──────── Records to process ────────

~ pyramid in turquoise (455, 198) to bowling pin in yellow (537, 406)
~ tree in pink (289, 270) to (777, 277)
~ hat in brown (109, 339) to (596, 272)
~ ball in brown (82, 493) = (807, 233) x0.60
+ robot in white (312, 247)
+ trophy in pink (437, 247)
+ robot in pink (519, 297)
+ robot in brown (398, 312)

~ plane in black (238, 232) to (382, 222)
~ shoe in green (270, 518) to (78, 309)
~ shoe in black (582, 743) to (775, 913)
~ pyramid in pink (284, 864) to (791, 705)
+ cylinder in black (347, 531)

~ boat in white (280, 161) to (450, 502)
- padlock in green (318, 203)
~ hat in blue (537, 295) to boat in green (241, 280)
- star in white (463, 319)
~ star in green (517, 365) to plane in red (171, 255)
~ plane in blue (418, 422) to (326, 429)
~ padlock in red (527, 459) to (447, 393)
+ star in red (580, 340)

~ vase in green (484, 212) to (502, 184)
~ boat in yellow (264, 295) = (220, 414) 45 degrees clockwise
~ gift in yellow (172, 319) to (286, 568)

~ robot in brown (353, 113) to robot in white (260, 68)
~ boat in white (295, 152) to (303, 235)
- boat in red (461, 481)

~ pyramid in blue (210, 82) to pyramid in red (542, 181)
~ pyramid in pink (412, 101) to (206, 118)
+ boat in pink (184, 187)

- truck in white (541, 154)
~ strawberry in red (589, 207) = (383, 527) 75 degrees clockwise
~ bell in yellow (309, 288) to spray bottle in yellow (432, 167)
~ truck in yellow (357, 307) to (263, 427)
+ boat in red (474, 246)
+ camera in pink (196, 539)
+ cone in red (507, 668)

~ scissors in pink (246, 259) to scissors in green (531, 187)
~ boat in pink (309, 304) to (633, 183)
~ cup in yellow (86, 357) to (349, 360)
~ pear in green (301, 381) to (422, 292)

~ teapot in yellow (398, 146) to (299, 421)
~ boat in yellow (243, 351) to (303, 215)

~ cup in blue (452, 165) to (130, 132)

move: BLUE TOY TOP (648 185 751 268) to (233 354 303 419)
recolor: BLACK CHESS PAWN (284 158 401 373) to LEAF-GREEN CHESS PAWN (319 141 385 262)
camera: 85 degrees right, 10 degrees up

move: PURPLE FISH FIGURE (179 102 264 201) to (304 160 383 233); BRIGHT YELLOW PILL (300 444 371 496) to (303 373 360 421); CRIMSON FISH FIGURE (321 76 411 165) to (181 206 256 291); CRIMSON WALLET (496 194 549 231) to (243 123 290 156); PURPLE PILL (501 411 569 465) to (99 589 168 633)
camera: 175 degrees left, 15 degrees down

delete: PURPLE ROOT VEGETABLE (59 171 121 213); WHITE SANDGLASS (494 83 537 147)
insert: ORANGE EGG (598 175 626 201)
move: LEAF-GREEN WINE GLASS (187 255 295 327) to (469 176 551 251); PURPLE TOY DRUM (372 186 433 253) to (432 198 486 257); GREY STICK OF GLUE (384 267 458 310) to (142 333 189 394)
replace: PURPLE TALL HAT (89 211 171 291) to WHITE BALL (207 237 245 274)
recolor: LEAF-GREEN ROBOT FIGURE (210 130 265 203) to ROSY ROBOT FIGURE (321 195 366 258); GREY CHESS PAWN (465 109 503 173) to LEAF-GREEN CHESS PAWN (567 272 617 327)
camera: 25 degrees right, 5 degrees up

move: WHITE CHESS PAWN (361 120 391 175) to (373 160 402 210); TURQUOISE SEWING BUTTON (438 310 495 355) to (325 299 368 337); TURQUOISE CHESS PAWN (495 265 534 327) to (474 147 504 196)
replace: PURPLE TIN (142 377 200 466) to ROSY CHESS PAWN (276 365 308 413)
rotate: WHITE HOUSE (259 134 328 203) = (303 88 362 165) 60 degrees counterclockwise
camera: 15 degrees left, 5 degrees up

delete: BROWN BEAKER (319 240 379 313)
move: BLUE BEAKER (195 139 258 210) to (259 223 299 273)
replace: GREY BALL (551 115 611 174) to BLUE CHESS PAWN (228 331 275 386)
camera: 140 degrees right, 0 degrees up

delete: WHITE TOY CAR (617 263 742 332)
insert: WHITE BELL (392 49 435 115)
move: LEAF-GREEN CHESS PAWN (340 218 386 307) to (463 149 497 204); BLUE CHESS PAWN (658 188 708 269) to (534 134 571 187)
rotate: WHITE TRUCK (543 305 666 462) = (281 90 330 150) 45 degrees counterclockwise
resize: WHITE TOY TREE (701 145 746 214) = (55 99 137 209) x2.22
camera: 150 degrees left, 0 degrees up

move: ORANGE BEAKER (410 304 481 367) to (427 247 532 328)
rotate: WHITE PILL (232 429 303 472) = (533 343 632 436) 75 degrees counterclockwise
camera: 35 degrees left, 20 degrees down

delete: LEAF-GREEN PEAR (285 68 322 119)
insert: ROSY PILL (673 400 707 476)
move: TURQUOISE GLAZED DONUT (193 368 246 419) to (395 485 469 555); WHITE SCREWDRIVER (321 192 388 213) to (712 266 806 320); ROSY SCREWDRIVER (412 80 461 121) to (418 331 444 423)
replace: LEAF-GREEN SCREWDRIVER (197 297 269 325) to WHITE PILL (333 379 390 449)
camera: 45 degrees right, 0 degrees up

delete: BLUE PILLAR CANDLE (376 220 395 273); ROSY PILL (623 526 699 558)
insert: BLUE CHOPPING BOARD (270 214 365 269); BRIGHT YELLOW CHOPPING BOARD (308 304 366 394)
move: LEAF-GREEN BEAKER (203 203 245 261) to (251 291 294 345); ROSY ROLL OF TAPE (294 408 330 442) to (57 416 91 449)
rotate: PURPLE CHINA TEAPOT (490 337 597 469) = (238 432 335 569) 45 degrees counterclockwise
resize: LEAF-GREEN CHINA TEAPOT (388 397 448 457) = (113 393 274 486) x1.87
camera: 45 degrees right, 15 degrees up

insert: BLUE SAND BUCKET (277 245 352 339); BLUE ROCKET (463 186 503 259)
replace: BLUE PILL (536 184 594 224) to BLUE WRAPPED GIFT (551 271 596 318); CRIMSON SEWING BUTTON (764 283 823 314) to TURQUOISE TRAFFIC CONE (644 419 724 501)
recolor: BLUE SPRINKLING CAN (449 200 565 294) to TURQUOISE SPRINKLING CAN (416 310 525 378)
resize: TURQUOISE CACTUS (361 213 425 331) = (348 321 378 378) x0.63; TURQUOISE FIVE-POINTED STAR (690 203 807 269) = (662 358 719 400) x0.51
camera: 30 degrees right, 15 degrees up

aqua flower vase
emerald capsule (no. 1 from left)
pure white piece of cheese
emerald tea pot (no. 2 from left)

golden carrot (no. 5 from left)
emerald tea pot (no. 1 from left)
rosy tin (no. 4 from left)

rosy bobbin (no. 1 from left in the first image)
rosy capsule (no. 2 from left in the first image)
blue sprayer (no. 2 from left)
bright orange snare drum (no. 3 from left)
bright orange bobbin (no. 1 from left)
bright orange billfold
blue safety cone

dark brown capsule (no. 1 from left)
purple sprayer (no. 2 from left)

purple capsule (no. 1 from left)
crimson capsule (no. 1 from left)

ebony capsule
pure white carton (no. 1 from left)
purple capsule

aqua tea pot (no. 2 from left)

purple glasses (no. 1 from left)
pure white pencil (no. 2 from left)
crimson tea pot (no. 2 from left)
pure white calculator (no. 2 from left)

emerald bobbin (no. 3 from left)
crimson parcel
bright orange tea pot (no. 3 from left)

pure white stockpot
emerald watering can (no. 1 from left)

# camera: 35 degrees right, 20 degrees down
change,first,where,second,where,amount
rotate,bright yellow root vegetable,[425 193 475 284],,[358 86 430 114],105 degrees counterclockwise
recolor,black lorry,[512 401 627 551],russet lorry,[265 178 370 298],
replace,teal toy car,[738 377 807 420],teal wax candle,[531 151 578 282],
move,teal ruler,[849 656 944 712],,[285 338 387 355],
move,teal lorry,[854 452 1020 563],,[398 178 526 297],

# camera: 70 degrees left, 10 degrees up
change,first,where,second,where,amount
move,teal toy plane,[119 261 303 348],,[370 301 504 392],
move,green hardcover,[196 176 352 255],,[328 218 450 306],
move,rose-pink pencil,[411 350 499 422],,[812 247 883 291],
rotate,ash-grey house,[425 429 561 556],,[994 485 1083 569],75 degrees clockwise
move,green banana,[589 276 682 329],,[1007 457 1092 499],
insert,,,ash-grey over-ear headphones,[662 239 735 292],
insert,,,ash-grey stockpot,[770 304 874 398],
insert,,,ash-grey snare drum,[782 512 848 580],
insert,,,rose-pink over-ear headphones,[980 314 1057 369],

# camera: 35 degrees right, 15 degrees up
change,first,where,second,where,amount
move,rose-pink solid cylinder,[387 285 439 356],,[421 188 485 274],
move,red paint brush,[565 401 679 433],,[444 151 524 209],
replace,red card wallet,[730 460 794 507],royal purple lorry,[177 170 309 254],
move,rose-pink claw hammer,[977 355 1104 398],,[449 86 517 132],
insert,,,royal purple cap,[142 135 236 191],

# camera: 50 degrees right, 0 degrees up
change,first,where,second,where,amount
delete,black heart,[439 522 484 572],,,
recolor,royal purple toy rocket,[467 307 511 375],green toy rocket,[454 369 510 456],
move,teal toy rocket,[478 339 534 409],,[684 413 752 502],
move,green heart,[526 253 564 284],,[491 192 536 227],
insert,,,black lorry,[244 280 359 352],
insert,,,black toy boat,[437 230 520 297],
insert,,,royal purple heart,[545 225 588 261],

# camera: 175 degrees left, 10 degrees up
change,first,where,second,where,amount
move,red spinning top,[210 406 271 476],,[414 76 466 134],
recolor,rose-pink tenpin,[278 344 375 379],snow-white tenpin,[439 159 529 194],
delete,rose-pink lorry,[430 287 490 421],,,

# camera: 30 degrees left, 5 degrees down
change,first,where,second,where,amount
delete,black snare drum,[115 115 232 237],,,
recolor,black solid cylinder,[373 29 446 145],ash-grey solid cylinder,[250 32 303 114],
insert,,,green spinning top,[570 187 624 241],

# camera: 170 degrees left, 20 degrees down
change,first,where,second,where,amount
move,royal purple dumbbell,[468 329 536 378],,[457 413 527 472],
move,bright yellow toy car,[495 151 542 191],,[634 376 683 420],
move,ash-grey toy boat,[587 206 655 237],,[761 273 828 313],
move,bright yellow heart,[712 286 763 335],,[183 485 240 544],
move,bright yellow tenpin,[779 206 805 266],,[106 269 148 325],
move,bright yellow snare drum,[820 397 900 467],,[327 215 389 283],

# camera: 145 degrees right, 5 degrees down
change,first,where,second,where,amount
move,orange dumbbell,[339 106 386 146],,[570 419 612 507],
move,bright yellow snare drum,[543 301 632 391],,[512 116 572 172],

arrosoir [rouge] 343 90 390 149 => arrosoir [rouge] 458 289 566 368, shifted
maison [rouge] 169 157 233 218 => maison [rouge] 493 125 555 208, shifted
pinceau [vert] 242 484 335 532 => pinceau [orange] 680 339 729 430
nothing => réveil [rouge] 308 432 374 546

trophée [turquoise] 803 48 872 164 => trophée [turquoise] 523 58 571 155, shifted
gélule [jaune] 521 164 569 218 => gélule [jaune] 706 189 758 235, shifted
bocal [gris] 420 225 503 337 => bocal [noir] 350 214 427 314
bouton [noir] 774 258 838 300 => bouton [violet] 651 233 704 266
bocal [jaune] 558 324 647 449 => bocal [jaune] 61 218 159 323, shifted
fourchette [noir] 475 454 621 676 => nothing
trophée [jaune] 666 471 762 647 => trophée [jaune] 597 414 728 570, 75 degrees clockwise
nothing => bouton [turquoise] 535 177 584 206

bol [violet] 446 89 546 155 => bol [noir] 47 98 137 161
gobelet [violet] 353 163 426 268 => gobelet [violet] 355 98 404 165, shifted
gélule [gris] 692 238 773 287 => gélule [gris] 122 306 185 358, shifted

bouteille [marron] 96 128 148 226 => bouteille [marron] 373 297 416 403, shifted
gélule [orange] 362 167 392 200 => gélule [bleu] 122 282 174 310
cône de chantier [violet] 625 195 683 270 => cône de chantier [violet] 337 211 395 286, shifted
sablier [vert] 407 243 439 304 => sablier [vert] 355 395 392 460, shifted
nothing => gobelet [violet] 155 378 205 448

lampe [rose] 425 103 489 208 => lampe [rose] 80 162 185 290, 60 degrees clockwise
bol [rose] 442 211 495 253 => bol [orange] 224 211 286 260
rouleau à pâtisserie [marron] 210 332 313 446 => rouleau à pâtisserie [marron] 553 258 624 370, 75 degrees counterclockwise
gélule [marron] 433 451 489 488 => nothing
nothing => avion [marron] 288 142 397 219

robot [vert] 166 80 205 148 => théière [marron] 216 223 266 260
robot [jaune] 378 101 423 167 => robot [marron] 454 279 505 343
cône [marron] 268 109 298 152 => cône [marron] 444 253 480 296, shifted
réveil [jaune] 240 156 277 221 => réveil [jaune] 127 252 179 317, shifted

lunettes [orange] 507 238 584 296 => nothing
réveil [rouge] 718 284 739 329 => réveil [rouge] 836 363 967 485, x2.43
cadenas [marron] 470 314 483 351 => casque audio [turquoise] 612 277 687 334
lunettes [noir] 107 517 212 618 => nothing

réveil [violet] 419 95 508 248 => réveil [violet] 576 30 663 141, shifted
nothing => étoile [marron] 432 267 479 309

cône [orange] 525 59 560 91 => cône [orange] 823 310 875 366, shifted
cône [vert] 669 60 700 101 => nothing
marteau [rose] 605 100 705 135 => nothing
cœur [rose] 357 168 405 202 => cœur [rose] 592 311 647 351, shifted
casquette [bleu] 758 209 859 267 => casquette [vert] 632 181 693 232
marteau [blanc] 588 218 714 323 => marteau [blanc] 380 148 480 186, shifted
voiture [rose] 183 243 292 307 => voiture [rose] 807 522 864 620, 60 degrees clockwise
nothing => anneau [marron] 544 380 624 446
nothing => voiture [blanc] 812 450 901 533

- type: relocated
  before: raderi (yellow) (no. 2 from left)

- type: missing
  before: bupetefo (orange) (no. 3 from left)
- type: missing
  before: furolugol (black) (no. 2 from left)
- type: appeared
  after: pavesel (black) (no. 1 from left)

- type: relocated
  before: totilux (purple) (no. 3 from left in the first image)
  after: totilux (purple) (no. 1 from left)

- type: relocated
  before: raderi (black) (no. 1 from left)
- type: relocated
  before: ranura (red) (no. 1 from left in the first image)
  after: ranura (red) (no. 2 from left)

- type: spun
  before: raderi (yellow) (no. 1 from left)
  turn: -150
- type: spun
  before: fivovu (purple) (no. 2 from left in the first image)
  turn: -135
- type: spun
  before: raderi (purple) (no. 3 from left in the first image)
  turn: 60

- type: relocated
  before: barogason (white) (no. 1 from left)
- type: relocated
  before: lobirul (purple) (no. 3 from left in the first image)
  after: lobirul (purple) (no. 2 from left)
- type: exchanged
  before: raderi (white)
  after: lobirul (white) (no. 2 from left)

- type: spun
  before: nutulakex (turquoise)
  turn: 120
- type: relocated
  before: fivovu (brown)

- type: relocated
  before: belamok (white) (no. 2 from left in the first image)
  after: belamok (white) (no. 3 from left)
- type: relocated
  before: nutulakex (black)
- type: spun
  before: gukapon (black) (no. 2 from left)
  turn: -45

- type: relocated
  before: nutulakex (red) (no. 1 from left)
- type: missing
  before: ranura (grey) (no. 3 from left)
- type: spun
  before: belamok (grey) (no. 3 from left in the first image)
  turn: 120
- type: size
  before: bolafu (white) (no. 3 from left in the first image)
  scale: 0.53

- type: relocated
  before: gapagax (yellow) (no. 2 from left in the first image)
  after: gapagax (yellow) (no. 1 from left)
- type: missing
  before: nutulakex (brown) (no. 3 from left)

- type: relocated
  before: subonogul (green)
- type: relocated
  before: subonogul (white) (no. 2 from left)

────────

#### Required action
Of the entries above, repeat exactly the lines from the line with "move: BLUE TOY" through the line with "recolor: BLACK CHESS", both of them included.

#### Solution to this problem
move: BLUE TOY TOP (648 185 751 268) to (233 354 303 419)
recolor: BLACK CHESS PAWN (284 158 401 373) to LEAF-GREEN CHESS PAWN (319 141 385 262)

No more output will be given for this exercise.